(RECORDS FOR THE TASK Opens)
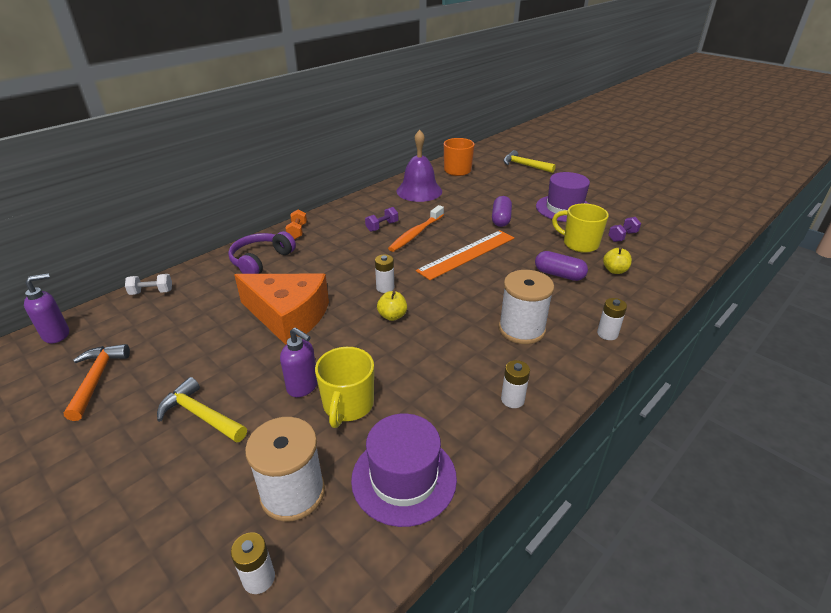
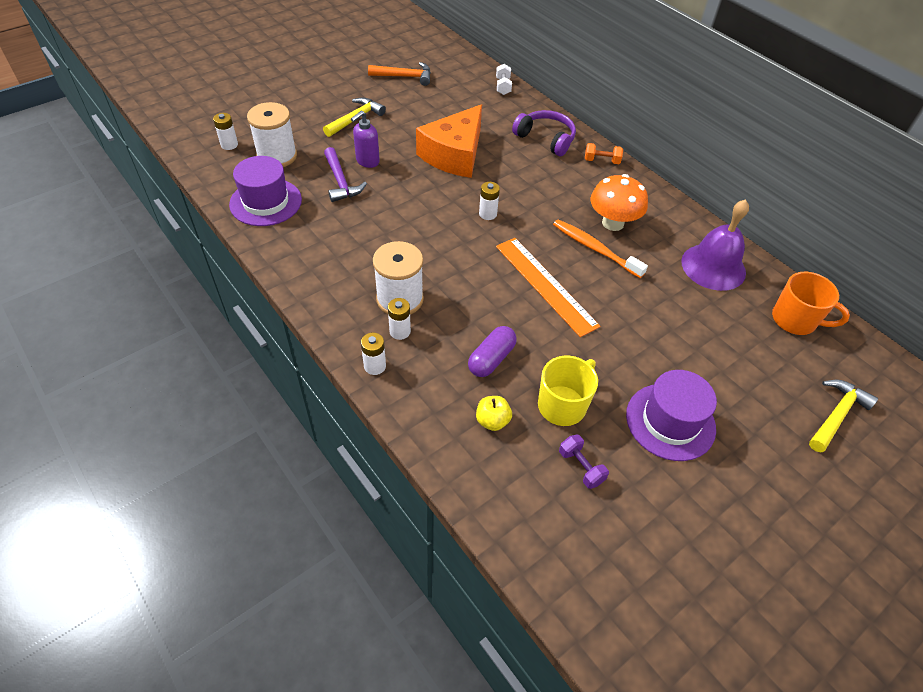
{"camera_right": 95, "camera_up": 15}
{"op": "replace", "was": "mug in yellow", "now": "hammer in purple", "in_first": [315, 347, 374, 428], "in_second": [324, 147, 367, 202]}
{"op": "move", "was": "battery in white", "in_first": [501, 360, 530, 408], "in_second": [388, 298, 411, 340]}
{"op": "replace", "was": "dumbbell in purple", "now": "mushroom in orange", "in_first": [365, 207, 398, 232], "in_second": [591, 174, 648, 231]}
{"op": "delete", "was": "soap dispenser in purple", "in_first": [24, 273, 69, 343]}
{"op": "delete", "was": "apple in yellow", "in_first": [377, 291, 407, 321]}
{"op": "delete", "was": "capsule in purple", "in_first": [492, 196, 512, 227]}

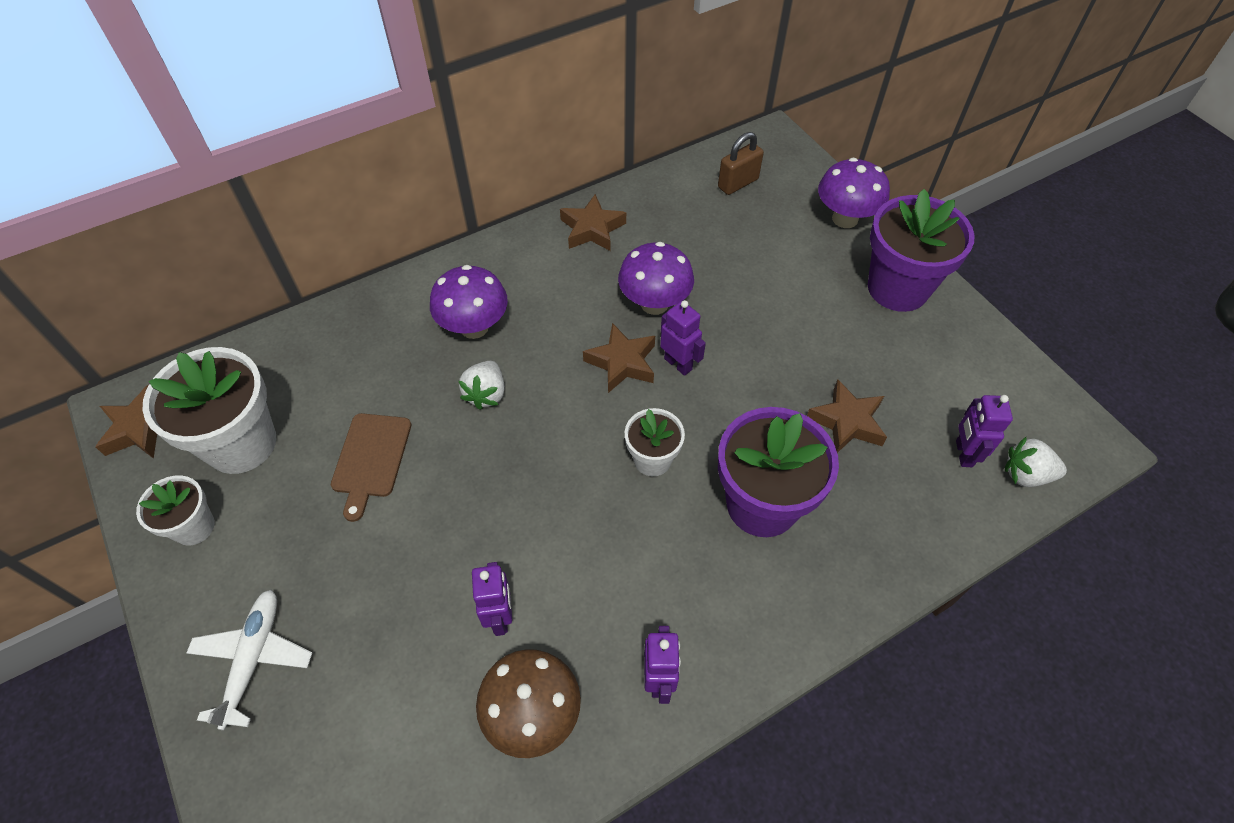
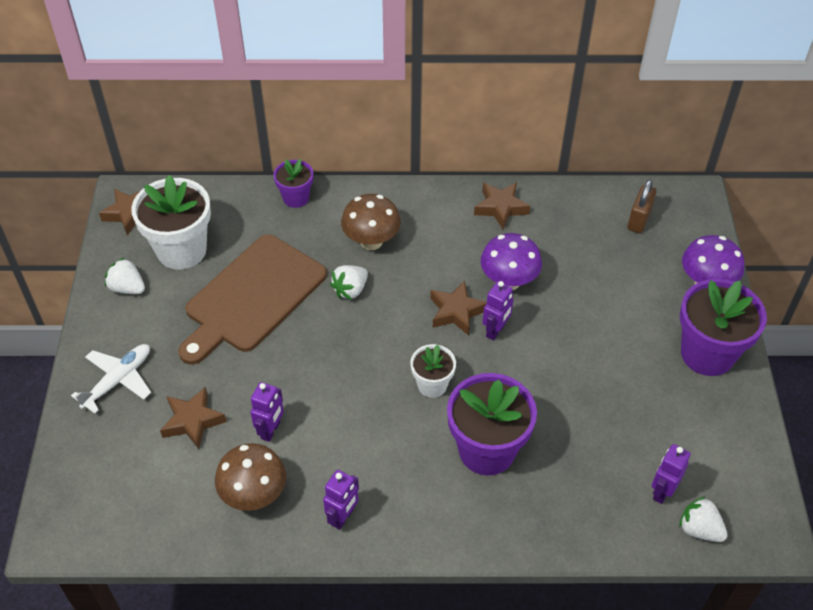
{"camera_right": 30, "camera_up": -5}
{"op": "replace", "was": "flower pot in white", "now": "strawberry in white", "in_first": [136, 475, 215, 546], "in_second": [105, 257, 145, 294]}
{"op": "move", "was": "star in brown", "in_first": [807, 379, 887, 453], "in_second": [160, 387, 227, 449]}
{"op": "resize", "was": "cutting board in brown", "in_first": [331, 413, 411, 522], "in_second": [178, 234, 327, 365], "ratio": 1.95}
{"op": "insert", "now": "flower pot in purple", "in_second": [273, 159, 313, 208]}
{"op": "recolor", "was": "mushroom in purple", "now": "mushroom in brown", "in_first": [430, 265, 508, 339], "in_second": [341, 194, 401, 250]}
{"op": "rotate", "was": "robot in purple", "in_first": [660, 300, 706, 376], "in_second": [482, 281, 513, 341], "clockwise": 45}
{"op": "rotate", "was": "padlock in brown", "in_first": [718, 132, 764, 195], "in_second": [627, 180, 656, 233], "clockwise": -60}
(RECORDS FOR THE TASK Closes)
* _TASK INSTRUCTIONS_
Show, from the records above, every line that includes "yellow".

* _YOUR RESPONSE_
{"op": "replace", "was": "mug in yellow", "now": "hammer in purple", "in_first": [315, 347, 374, 428], "in_second": [324, 147, 367, 202]}
{"op": "delete", "was": "apple in yellow", "in_first": [377, 291, 407, 321]}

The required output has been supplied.